> [WHAT YOU WILL DO] After locating the line that contains "grey notebook [358,438,471,522]" in the data below, set down exactly that line and each one after it through the line that contains "black padlock [613,171,664,249]", and nothing more.

> [DATA TO USE]
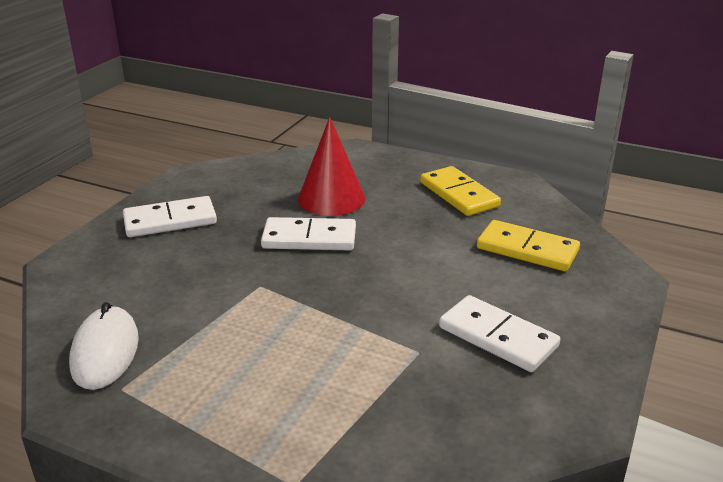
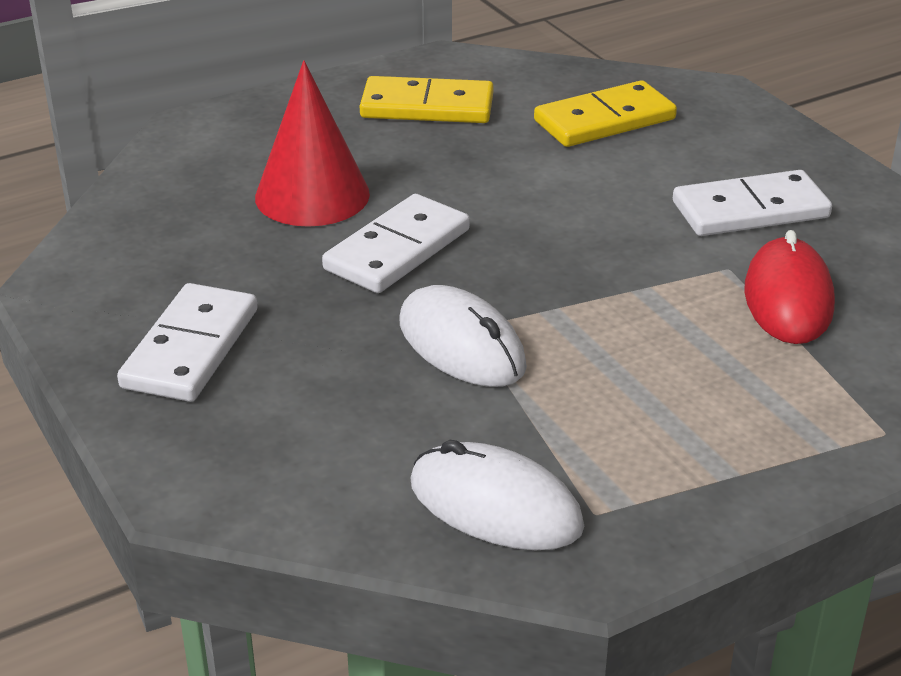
camera: 55 degrees left, 5 degrees up
none -> white mouse [399,285,527,387]
none -> red mouse [744,230,835,344]

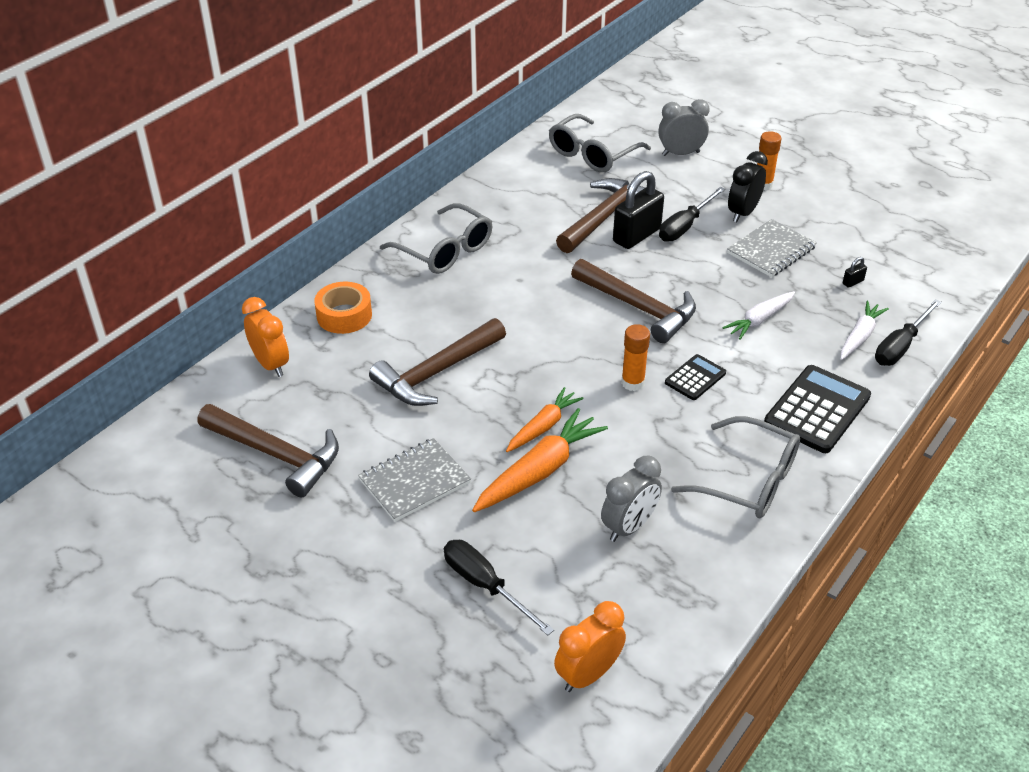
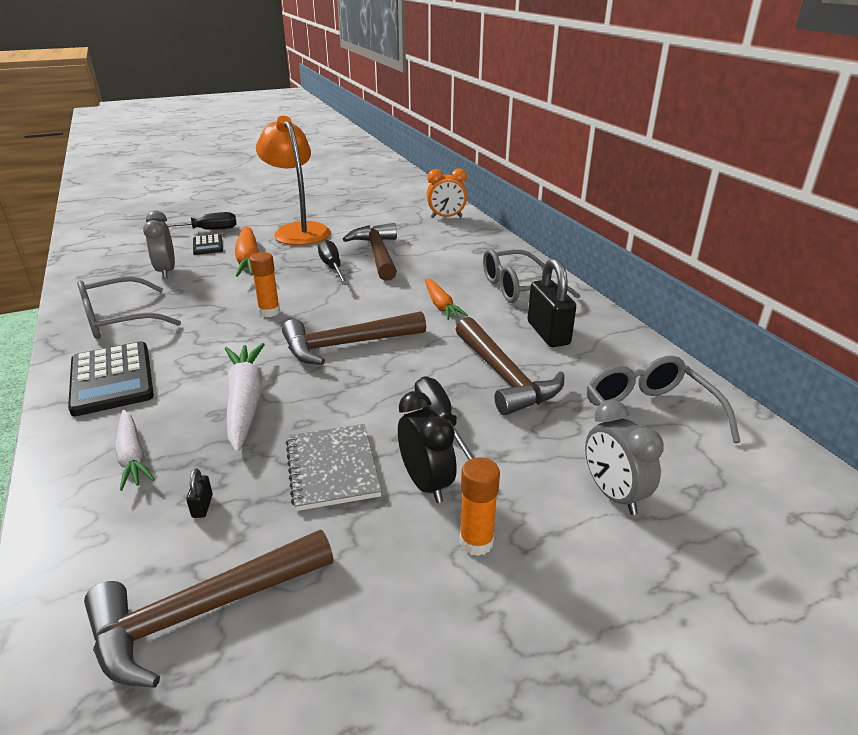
camera: 120 degrees right, 10 degrees down
brown hammer [197,404,339,498] -> brown hammer moved to [84,529,333,688]
orange tape [314,282,372,334] -> none
grey notebook [358,438,471,522] -> orange lamp [256,116,331,245]
orange carrot [506,387,584,452] -> orange carrot moved to [425,278,468,320]
orange clock [554,601,626,692] -> none
black padlock [613,171,664,249] -> black padlock moved to [528,258,576,347]
grey clock [658,99,710,156] -> grey clock turned 135 degrees clockwise [585,400,664,515]
black calculator [665,354,726,400] -> black calculator moved to [193,234,223,255]
white carrot [723,291,795,339] -> white carrot [225,343,265,452], size x1.56
black screwdriver [875,299,942,366] -> black screwdriver moved to [318,239,349,285]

> [PROBLEM SOLUTION]
grey notebook [358,438,471,522] -> orange lamp [256,116,331,245]
orange carrot [506,387,584,452] -> orange carrot moved to [425,278,468,320]
orange clock [554,601,626,692] -> none
black padlock [613,171,664,249] -> black padlock moved to [528,258,576,347]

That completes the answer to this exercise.